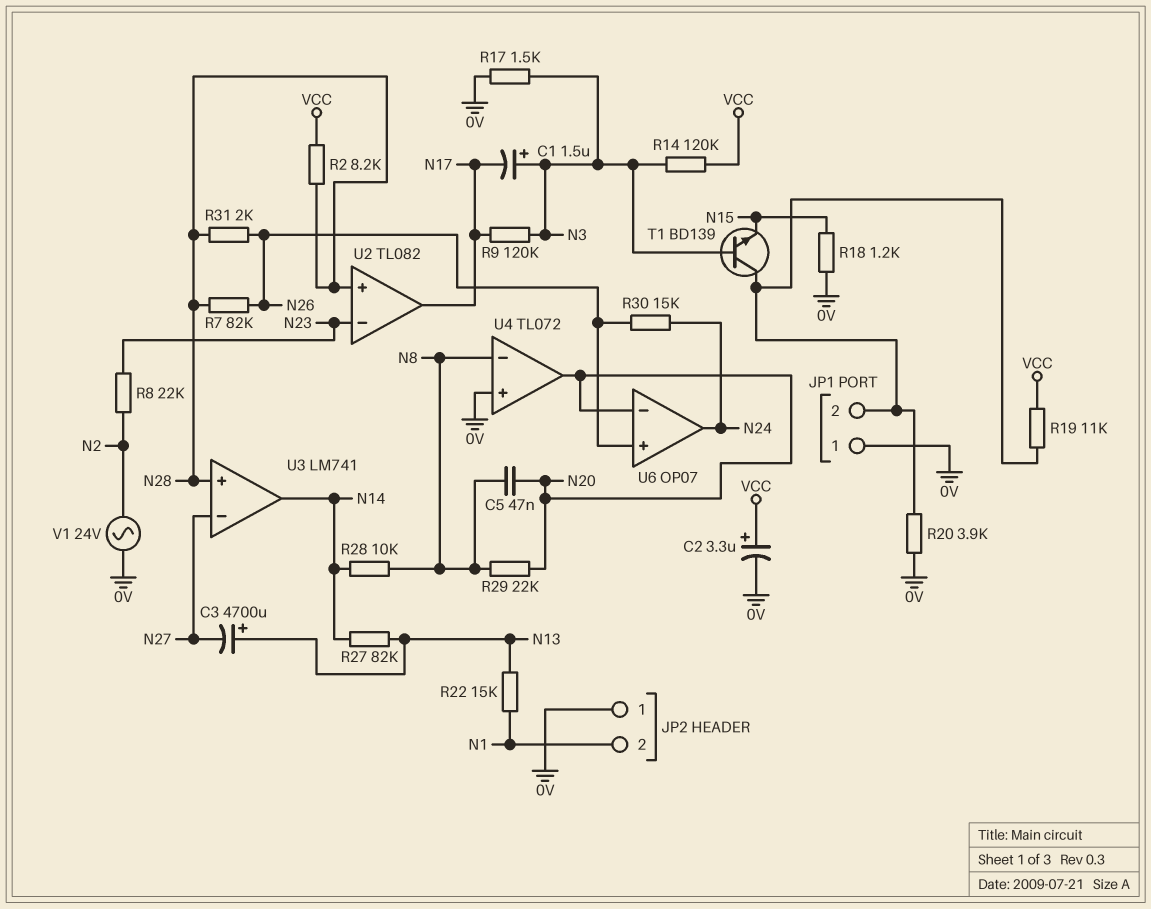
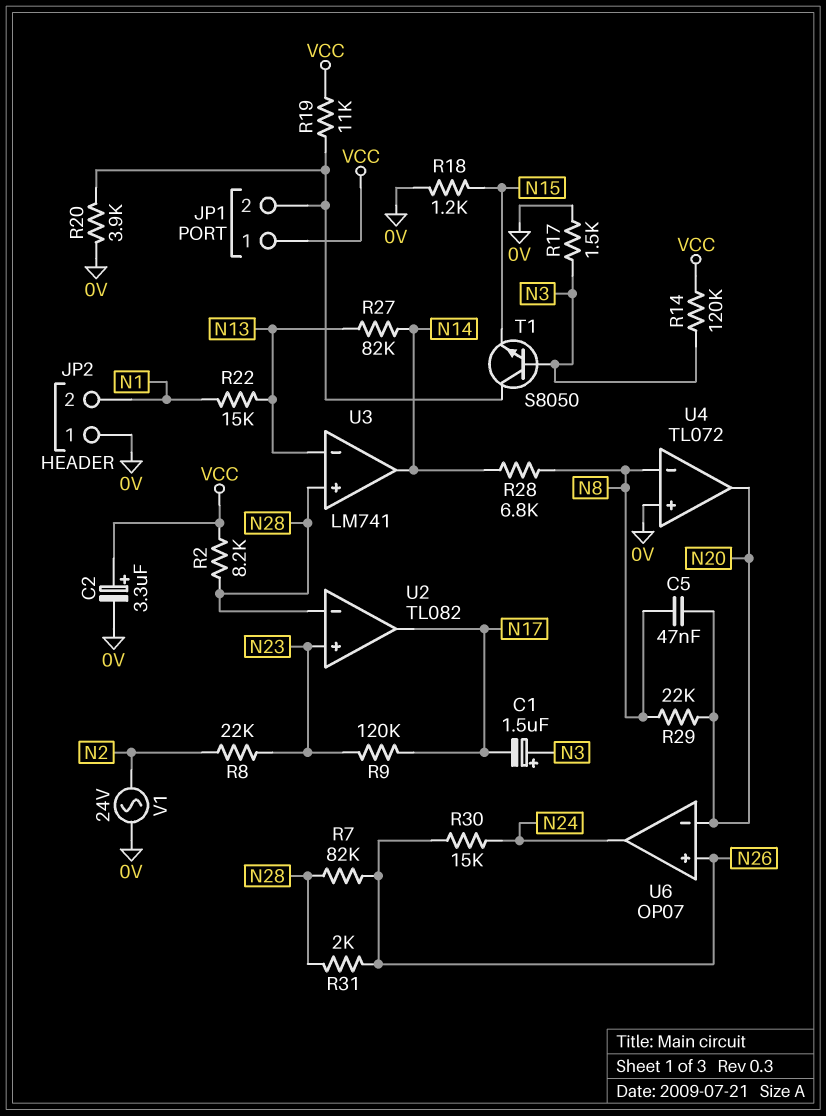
C3: 4700uF (plus N13, minus N27) -> none
JP1 pin 1: 0V -> VCC
R9: 120k (N3, N17) -> 120k (N17, N23)
R28: 10k (N8, N14) -> 6.8k (N8, N14)
T1: NPN BD139 (B N3, C JP1/2, E N15) -> NPN S8050 (B N3, C JP1/2, E N15)
U2 pin in+: N28 -> N23
U2 pin in-: N23 -> N28
U3 pin in-: N27 -> N13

=======

= Your goal =
Write out the entries again word for word. Do not include the pictures.

= Finished exercise =
C3: 4700uF (plus N13, minus N27) -> none
JP1 pin 1: 0V -> VCC
R9: 120k (N3, N17) -> 120k (N17, N23)
R28: 10k (N8, N14) -> 6.8k (N8, N14)
T1: NPN BD139 (B N3, C JP1/2, E N15) -> NPN S8050 (B N3, C JP1/2, E N15)
U2 pin in+: N28 -> N23
U2 pin in-: N23 -> N28
U3 pin in-: N27 -> N13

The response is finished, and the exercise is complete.